Aim of the task: Return, word for word, only the lines of the data below that lie between the line with "C102: none -> 33nF (GND, VA)" and the line with "R111: 68 (GND, VA) -> none", those two lines included.
START Dataset content
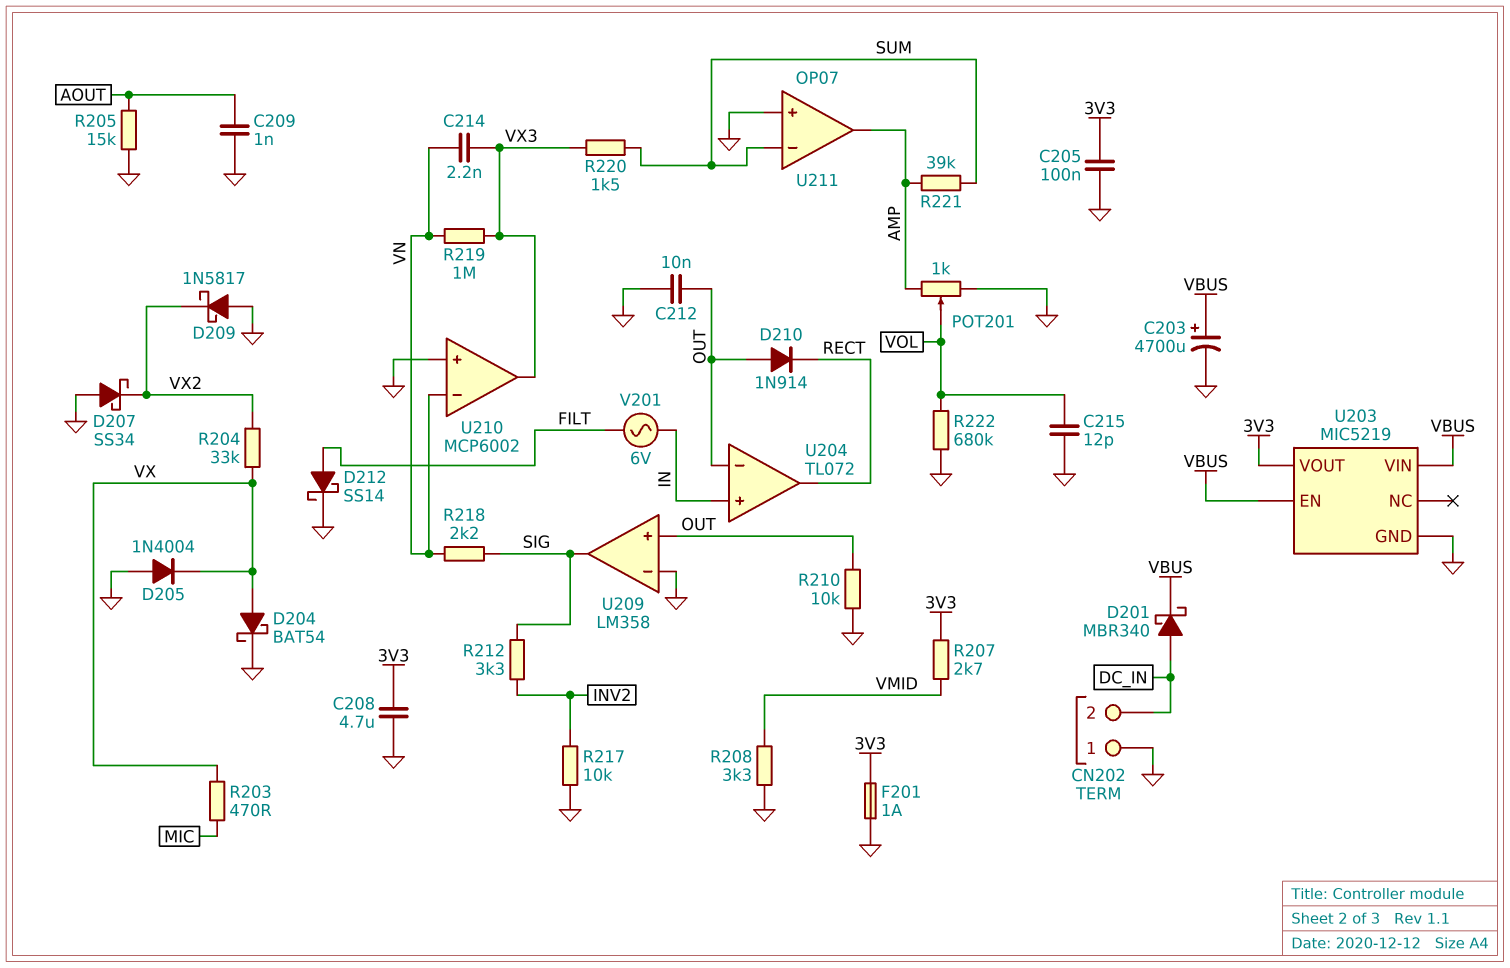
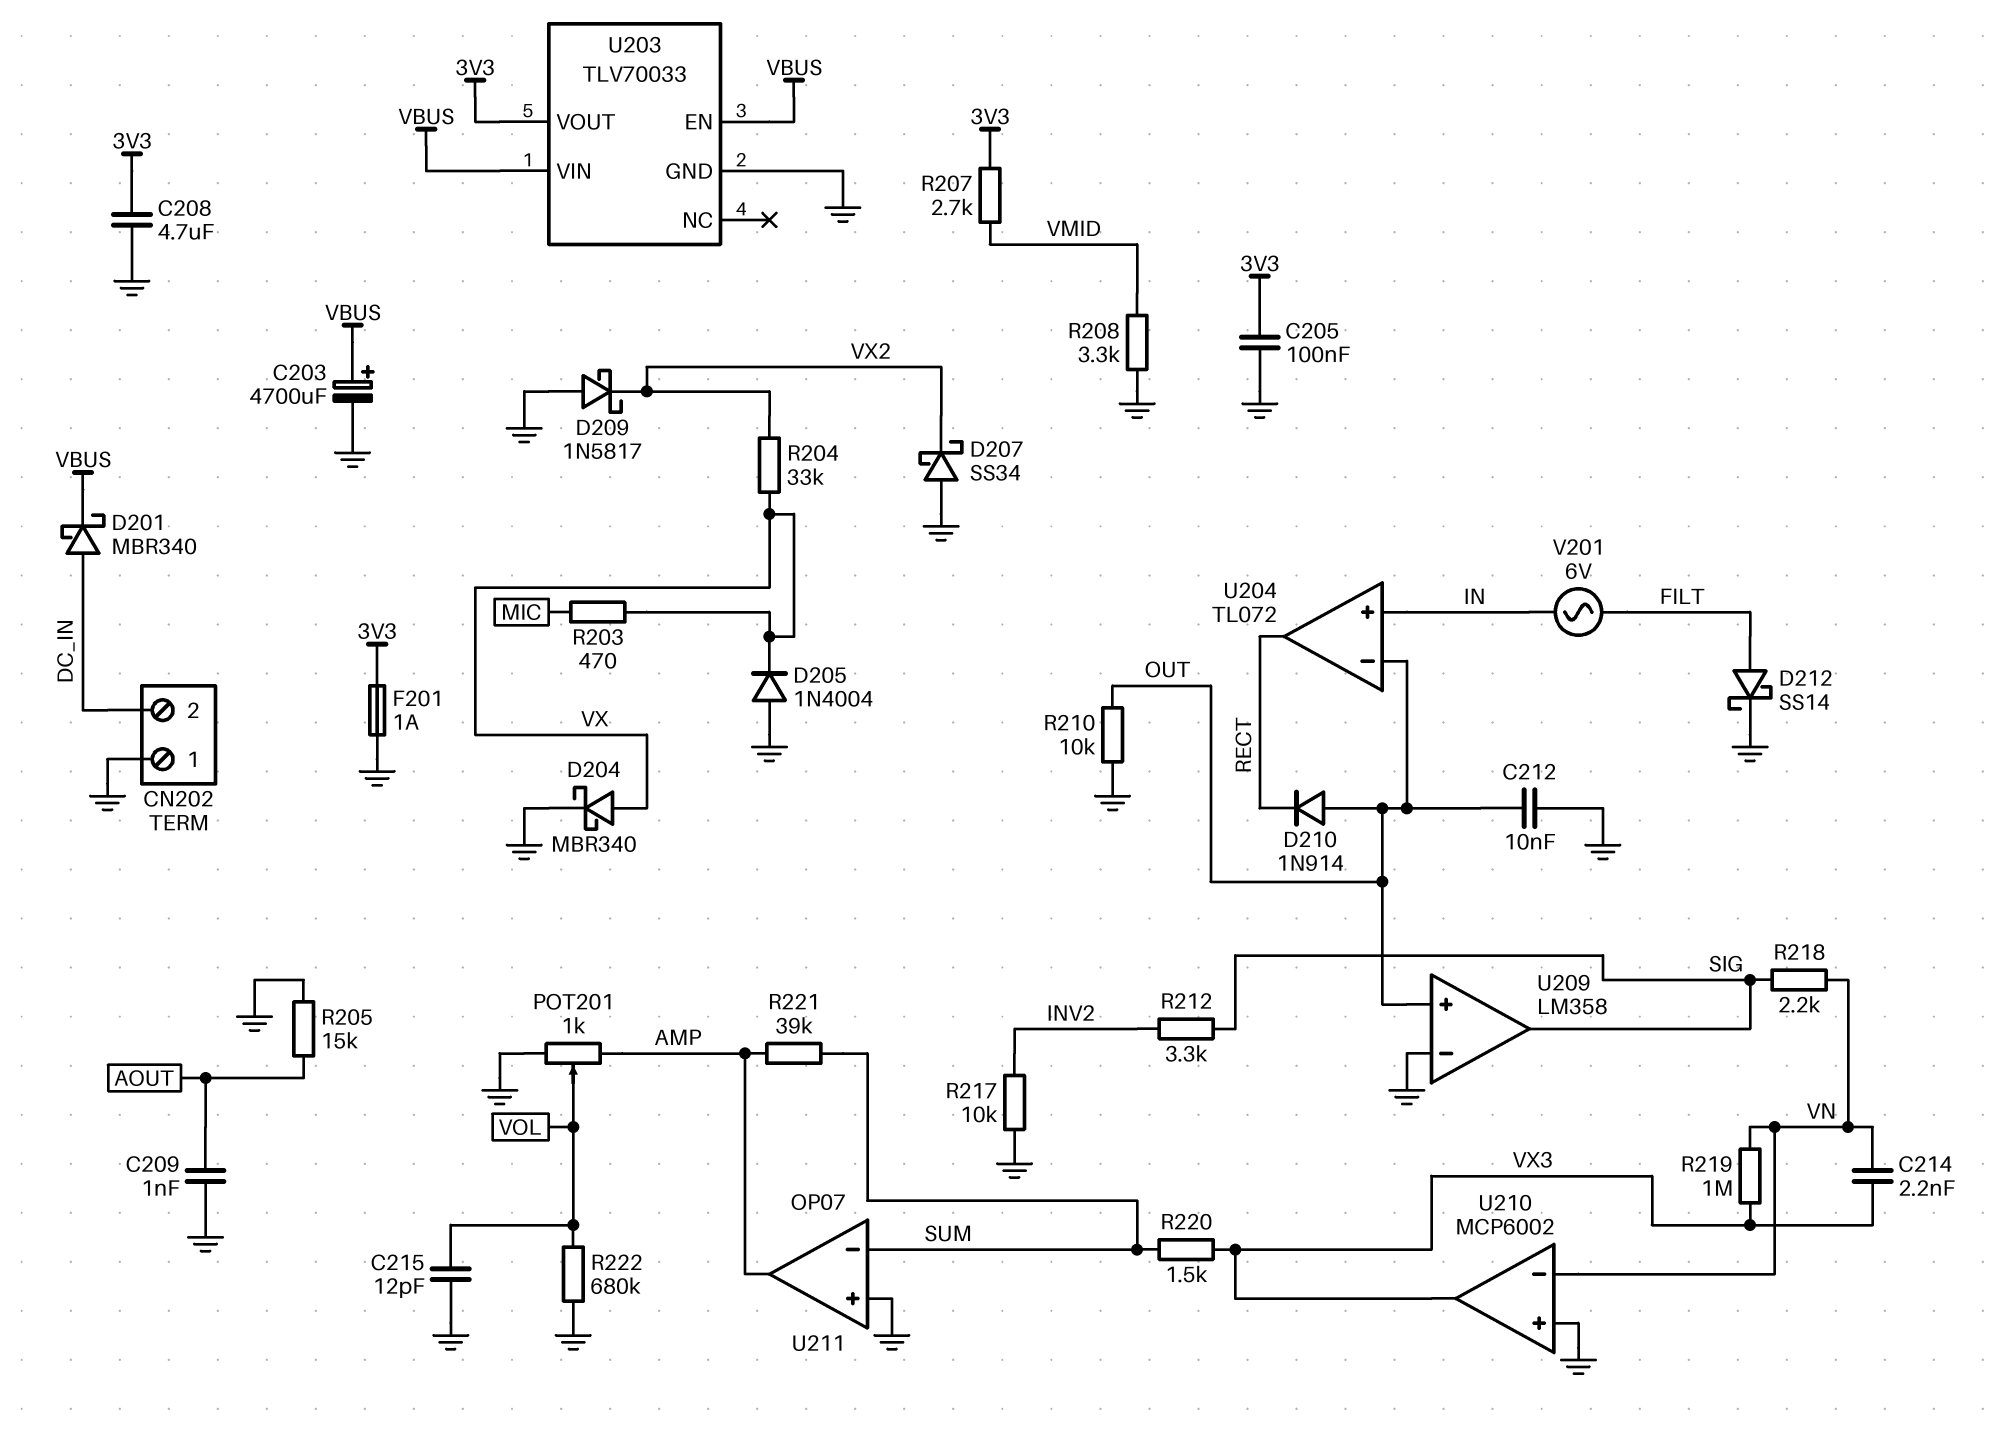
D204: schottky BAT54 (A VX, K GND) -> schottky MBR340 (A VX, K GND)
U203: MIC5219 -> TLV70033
END Dataset content
START Dataset content
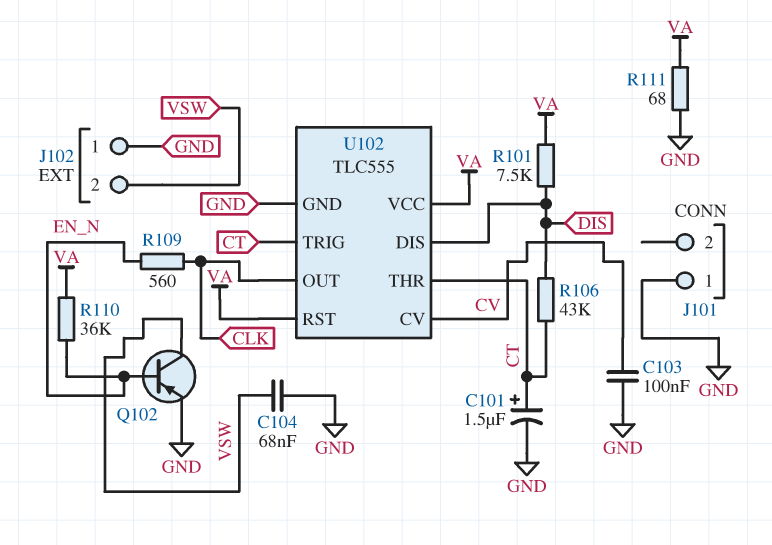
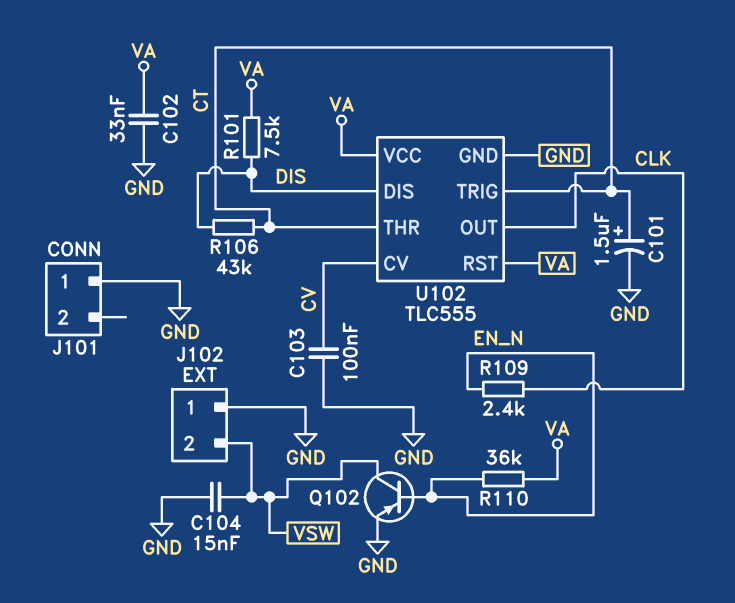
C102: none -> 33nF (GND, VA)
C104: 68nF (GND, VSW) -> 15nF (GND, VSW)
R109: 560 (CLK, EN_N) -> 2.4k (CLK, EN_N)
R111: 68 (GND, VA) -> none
END Dataset content
START Dataset content
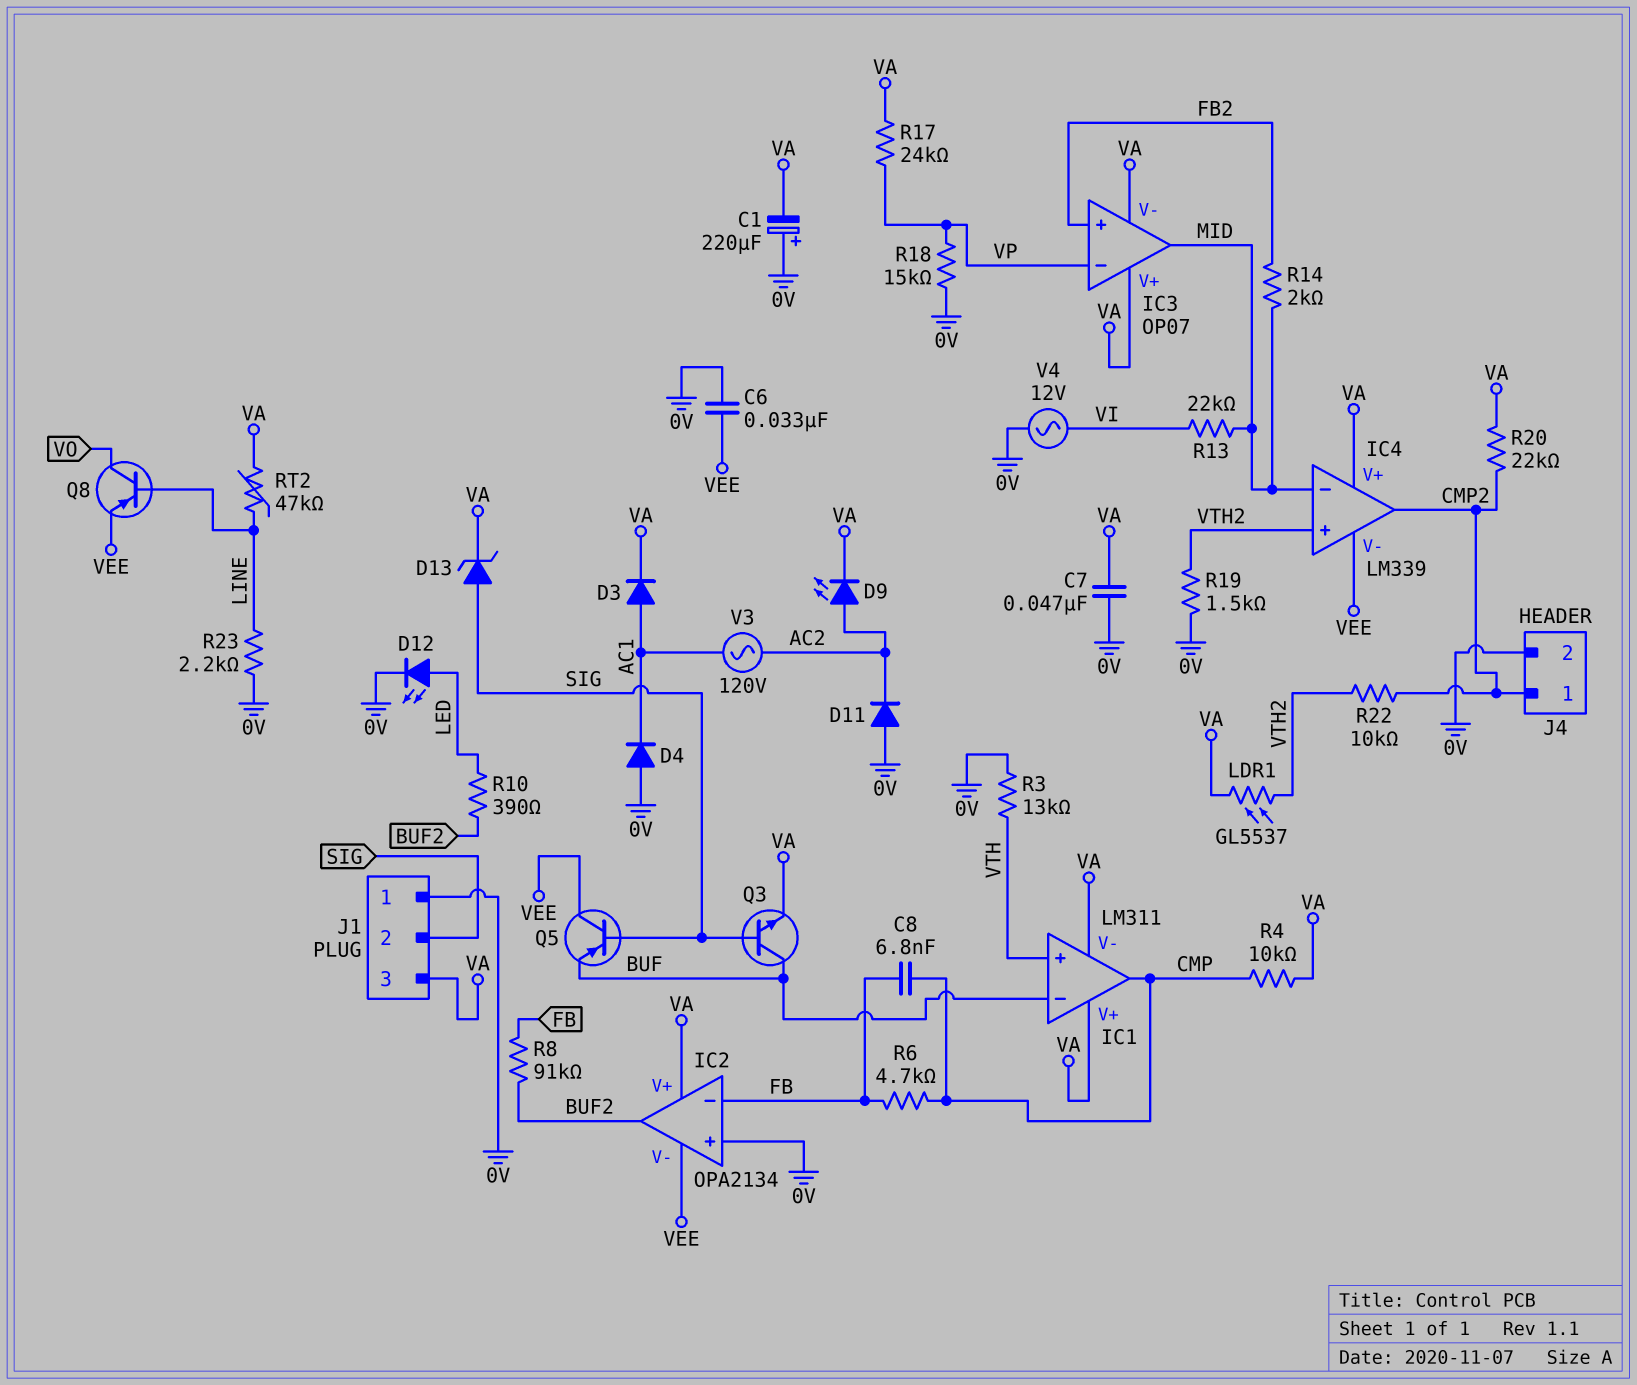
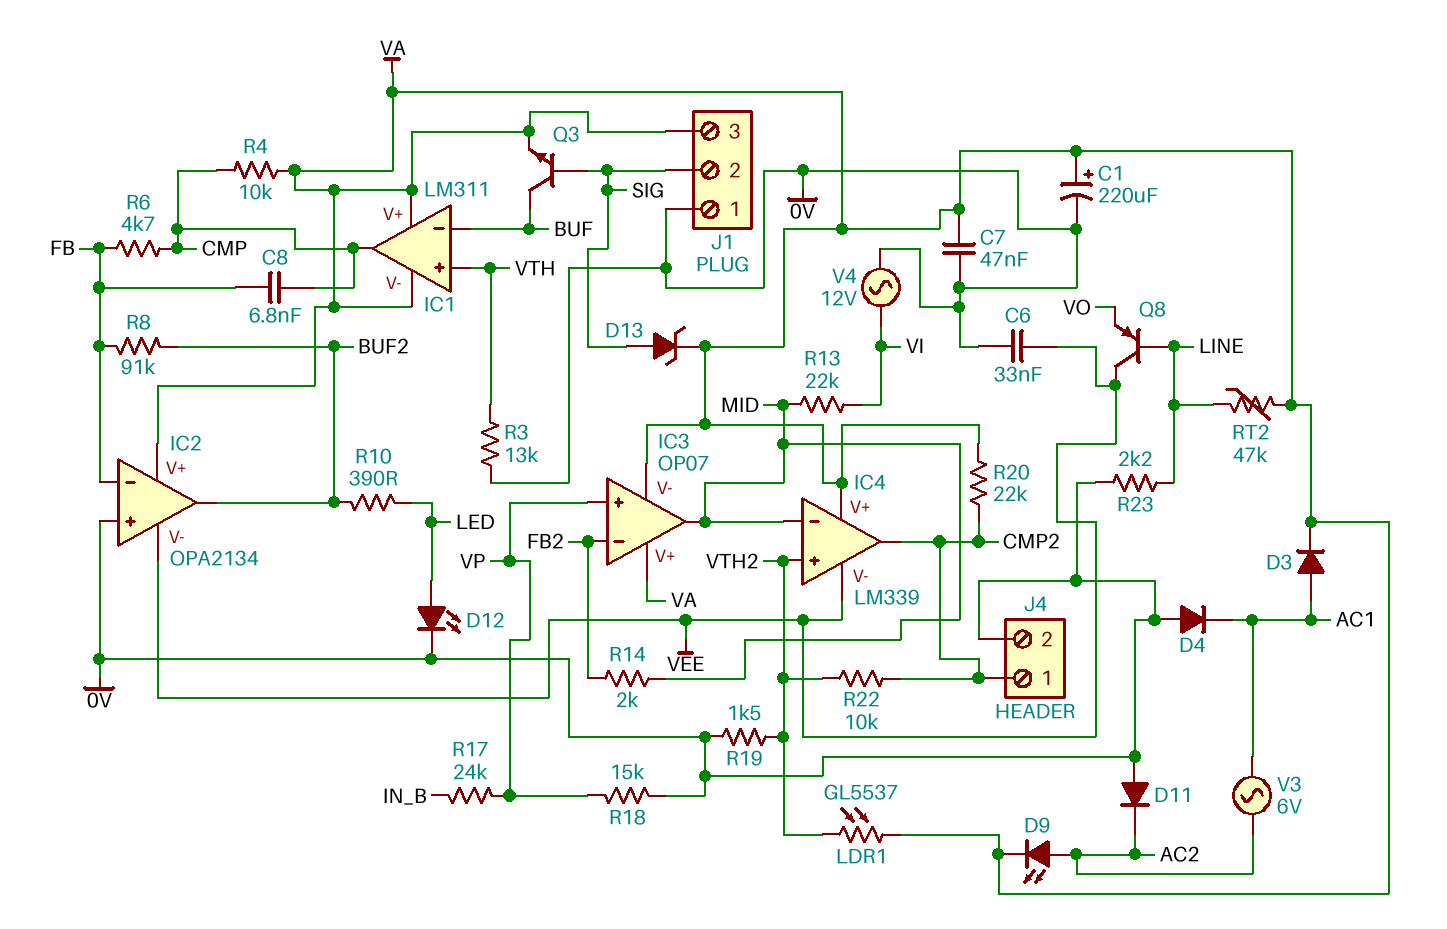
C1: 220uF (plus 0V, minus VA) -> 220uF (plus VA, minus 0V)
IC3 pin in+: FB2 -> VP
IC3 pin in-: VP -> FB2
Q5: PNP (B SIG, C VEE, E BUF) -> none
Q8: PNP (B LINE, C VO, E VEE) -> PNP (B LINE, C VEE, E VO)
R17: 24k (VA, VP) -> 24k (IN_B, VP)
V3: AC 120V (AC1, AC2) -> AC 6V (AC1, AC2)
END Dataset content
Result below:
C102: none -> 33nF (GND, VA)
C104: 68nF (GND, VSW) -> 15nF (GND, VSW)
R109: 560 (CLK, EN_N) -> 2.4k (CLK, EN_N)
R111: 68 (GND, VA) -> none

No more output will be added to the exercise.